WHAT IS REQUIRED:
The required result is a line count: how many lines in this data hold the word "marker". Give only that.

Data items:
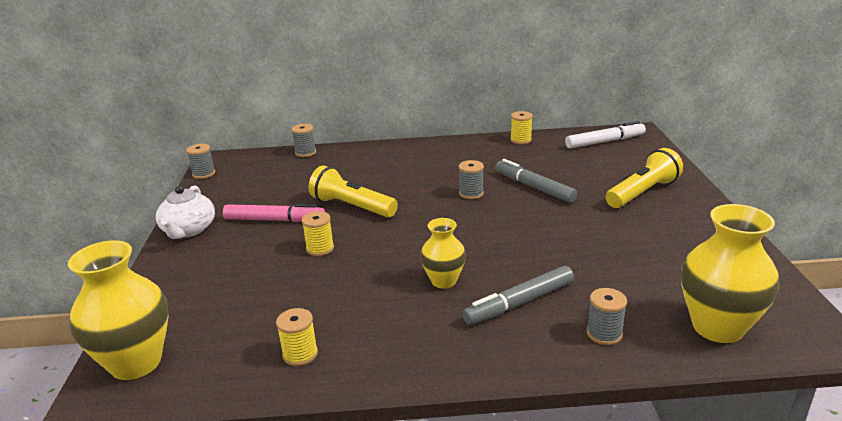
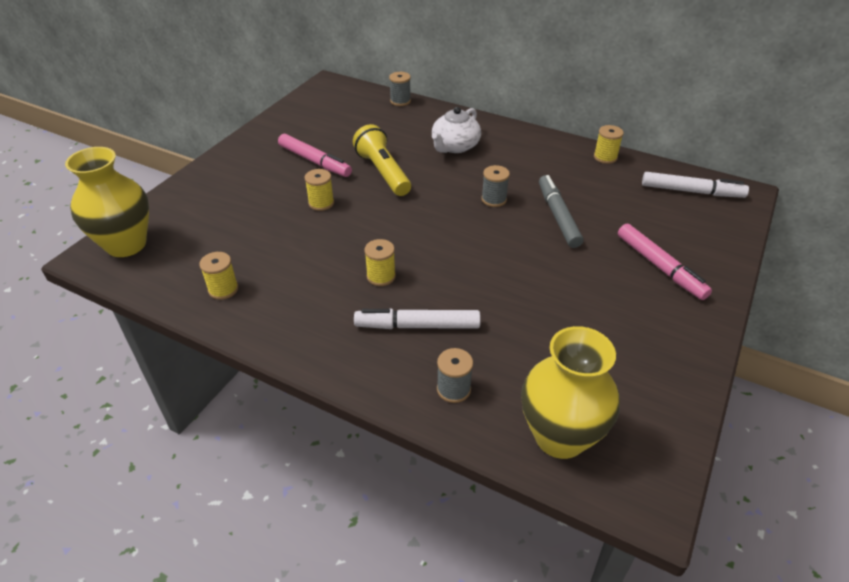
camera: 30 degrees right, 15 degrees up
white teapot [156,186,215,239] -> white teapot moved to [432,107,481,153]
grey spool [186,144,215,179] -> none
yellow vase [420,218,466,289] -> yellow spool [364,239,396,286]
grey marker [462,266,574,325] -> white marker [354,309,481,329]
yellow flashlight [606,148,683,208] -> pink marker [618,224,712,300]

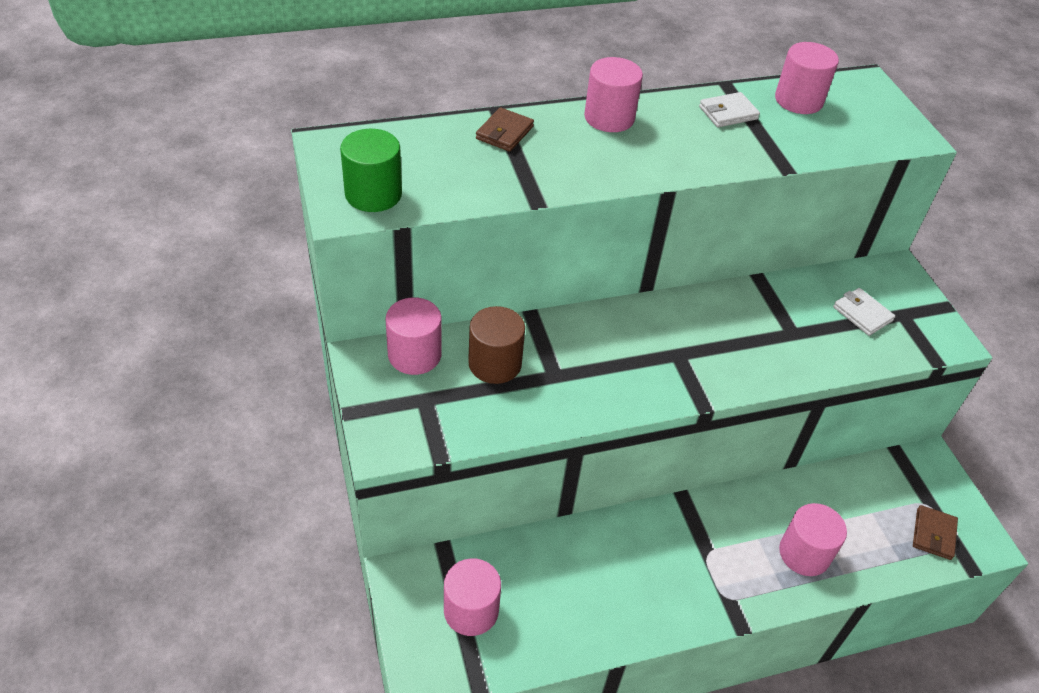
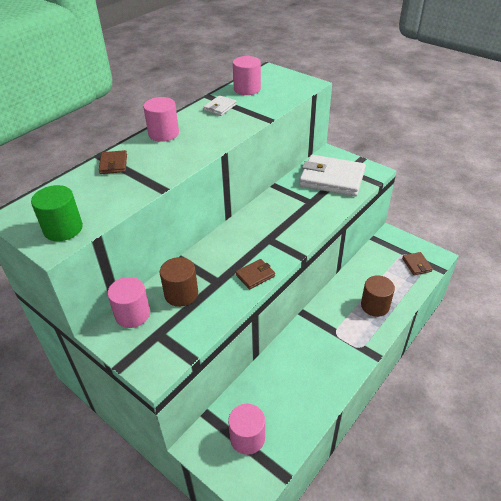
camera: 30 degrees left, 5 degrees down
pink cylinder [779,503,847,576] -> brown cylinder [361,275,395,317]
white wallet [833,288,895,336] -> white wallet [299,155,366,196], size x2.22
none -> brown wallet [236,259,275,289]

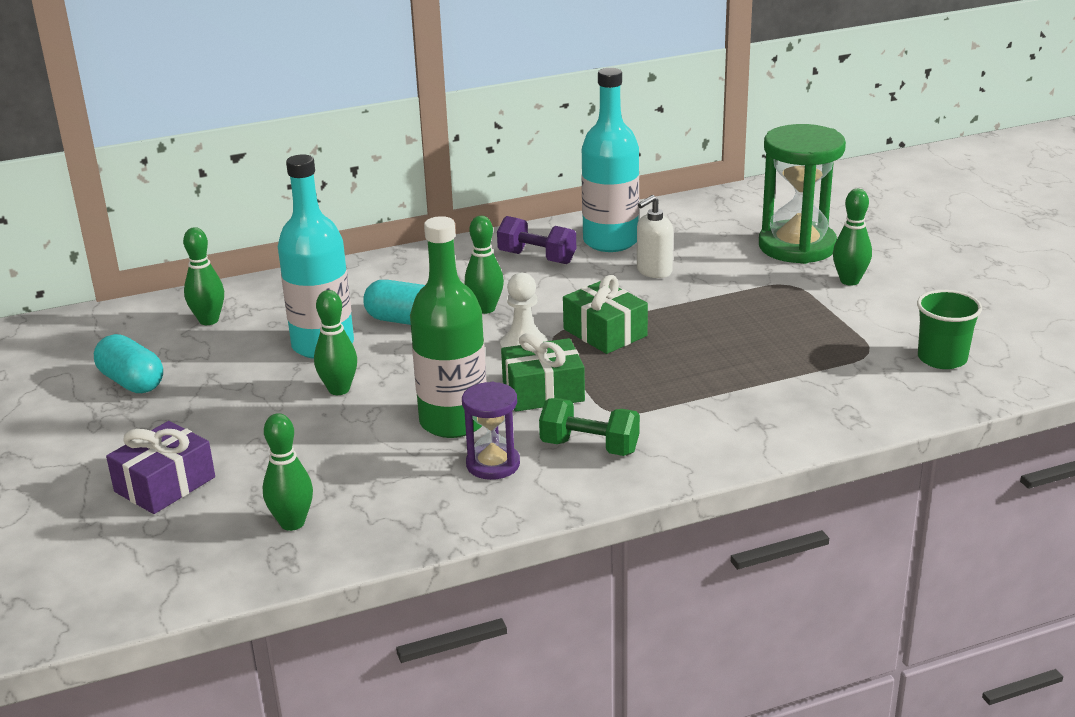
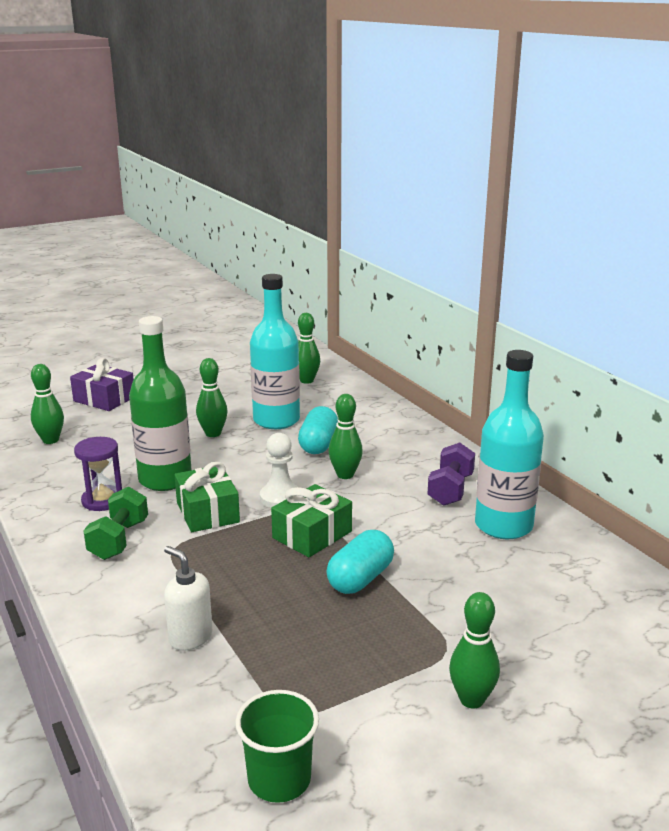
camera: 80 degrees right, 5 degrees down
turquoise capsule [94,334,163,393] -> turquoise capsule moved to [326,530,394,594]
white soap dispenser [637,195,673,278] -> white soap dispenser moved to [164,546,213,651]
green hourglass [759,124,846,264] -> none

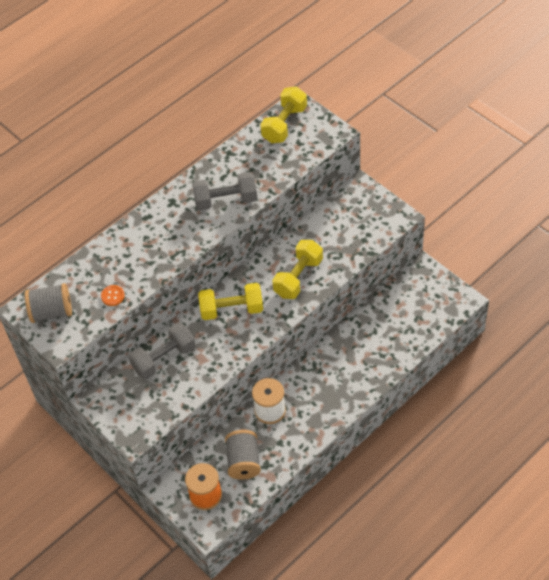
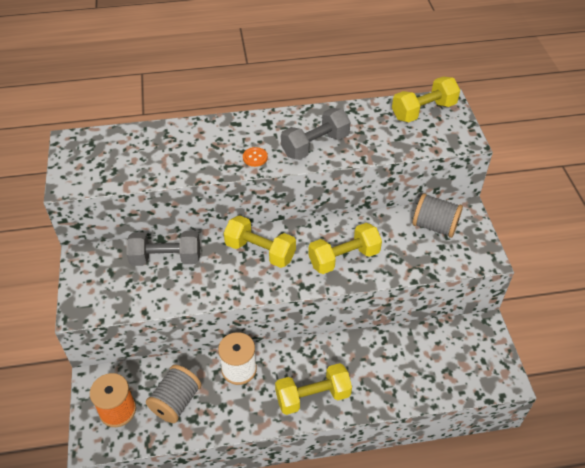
camera: 30 degrees right, 5 degrees down
grey spool [25,283,72,323] -> grey spool moved to [413,193,463,238]
orange button [101,285,125,306] -> orange button moved to [243,147,268,167]
grey dumbbell [192,172,257,211] -> grey dumbbell turned 60 degrees counterclockwise [281,108,351,160]
none -> yellow dumbbell [275,363,352,415]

RESPONSE TO THIS EXERCISE:
2